> [YOUR ASSIGNMENT]: All the data below needs to be retyped exactly as shown.

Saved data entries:
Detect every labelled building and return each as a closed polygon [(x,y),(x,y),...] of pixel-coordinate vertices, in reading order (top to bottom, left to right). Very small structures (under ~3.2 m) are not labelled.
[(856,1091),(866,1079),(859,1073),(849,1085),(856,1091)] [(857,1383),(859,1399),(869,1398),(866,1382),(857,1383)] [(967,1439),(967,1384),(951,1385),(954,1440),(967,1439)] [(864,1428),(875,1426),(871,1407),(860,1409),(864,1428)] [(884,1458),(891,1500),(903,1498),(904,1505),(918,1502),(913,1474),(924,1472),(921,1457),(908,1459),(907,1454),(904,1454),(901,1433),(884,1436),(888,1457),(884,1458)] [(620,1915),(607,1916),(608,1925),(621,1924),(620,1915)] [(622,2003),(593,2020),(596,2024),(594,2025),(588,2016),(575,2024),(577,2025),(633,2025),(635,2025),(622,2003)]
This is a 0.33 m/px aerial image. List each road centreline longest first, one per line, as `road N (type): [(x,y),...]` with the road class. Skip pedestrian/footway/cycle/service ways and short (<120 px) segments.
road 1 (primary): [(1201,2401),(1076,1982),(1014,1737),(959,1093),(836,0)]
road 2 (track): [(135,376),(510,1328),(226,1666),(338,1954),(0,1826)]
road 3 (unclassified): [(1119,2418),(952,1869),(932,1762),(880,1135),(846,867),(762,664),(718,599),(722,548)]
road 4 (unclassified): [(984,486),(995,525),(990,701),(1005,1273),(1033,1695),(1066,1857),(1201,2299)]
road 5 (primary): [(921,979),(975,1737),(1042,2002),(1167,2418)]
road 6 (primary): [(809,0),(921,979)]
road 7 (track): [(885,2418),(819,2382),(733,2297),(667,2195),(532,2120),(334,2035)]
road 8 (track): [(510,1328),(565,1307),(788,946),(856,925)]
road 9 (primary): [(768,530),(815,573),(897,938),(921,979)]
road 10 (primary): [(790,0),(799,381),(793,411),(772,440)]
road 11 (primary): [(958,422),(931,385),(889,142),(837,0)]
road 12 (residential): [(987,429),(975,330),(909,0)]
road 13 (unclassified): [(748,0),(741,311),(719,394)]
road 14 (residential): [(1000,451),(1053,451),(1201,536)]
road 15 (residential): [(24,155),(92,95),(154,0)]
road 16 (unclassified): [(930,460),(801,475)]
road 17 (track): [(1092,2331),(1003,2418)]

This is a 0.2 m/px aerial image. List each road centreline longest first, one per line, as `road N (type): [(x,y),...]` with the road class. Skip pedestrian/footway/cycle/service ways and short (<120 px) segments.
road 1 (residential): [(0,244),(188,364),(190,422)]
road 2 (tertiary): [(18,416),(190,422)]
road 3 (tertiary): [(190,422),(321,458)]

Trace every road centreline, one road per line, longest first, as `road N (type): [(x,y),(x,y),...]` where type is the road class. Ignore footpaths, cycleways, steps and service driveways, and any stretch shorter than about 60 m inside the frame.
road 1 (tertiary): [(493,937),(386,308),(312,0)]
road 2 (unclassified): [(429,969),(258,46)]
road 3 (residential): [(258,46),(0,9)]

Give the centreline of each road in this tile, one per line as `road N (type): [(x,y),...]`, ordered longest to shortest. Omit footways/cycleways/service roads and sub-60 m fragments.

> [EXPECTED ANSWER]:
Detect every labelled building and return each as a closed polygon [(x,y),(x,y),...] of pixel-coordinate vertices, in reading order (top to bottom, left to right). Very small structures (under ~3.2 m) are not labelled.
[(856,1091),(866,1079),(859,1073),(849,1085),(856,1091)] [(857,1383),(859,1399),(869,1398),(866,1382),(857,1383)] [(967,1439),(967,1384),(951,1385),(954,1440),(967,1439)] [(864,1428),(875,1426),(871,1407),(860,1409),(864,1428)] [(884,1458),(891,1500),(903,1498),(904,1505),(918,1502),(913,1474),(924,1472),(921,1457),(908,1459),(907,1454),(904,1454),(901,1433),(884,1436),(888,1457),(884,1458)] [(620,1915),(607,1916),(608,1925),(621,1924),(620,1915)] [(622,2003),(593,2020),(596,2024),(594,2025),(588,2016),(575,2024),(577,2025),(633,2025),(635,2025),(622,2003)]
This is a 0.33 m/px aerial image. List each road centreline longest first, one per line, as `road N (type): [(x,y),...]` with the road class. Skip pedestrian/footway/cycle/service ways and short (<120 px) segments.
road 1 (primary): [(1201,2401),(1076,1982),(1014,1737),(959,1093),(836,0)]
road 2 (track): [(135,376),(510,1328),(226,1666),(338,1954),(0,1826)]
road 3 (unclassified): [(1119,2418),(952,1869),(932,1762),(880,1135),(846,867),(762,664),(718,599),(722,548)]
road 4 (unclassified): [(984,486),(995,525),(990,701),(1005,1273),(1033,1695),(1066,1857),(1201,2299)]
road 5 (primary): [(921,979),(975,1737),(1042,2002),(1167,2418)]
road 6 (primary): [(809,0),(921,979)]
road 7 (track): [(885,2418),(819,2382),(733,2297),(667,2195),(532,2120),(334,2035)]
road 8 (track): [(510,1328),(565,1307),(788,946),(856,925)]
road 9 (primary): [(768,530),(815,573),(897,938),(921,979)]
road 10 (primary): [(790,0),(799,381),(793,411),(772,440)]
road 11 (primary): [(958,422),(931,385),(889,142),(837,0)]
road 12 (residential): [(987,429),(975,330),(909,0)]
road 13 (unclassified): [(748,0),(741,311),(719,394)]
road 14 (residential): [(1000,451),(1053,451),(1201,536)]
road 15 (residential): [(24,155),(92,95),(154,0)]
road 16 (unclassified): [(930,460),(801,475)]
road 17 (track): [(1092,2331),(1003,2418)]

This is a 0.2 m/px aerial image. List each road centreline longest first, one per line, as `road N (type): [(x,y),...]` with the road class. Skip pedestrian/footway/cycle/service ways and short (<120 px) segments.
road 1 (residential): [(0,244),(188,364),(190,422)]
road 2 (tertiary): [(18,416),(190,422)]
road 3 (tertiary): [(190,422),(321,458)]

Trace every road centreline, one road per line, longest first, as `road N (type): [(x,y),(x,y),...]` where type is the road class. Ignore footpaths, cycleways, steps and service driveways, and any stretch shorter than about 60 m inside the frame.
road 1 (tertiary): [(493,937),(386,308),(312,0)]
road 2 (unclassified): [(429,969),(258,46)]
road 3 (residential): [(258,46),(0,9)]

Give the centreline of each road in this tile, one per line as `road N (type): [(x,y),...]`, ordered longest to shortest. Omit footways/cycleways/service roads and sub-60 m fragments.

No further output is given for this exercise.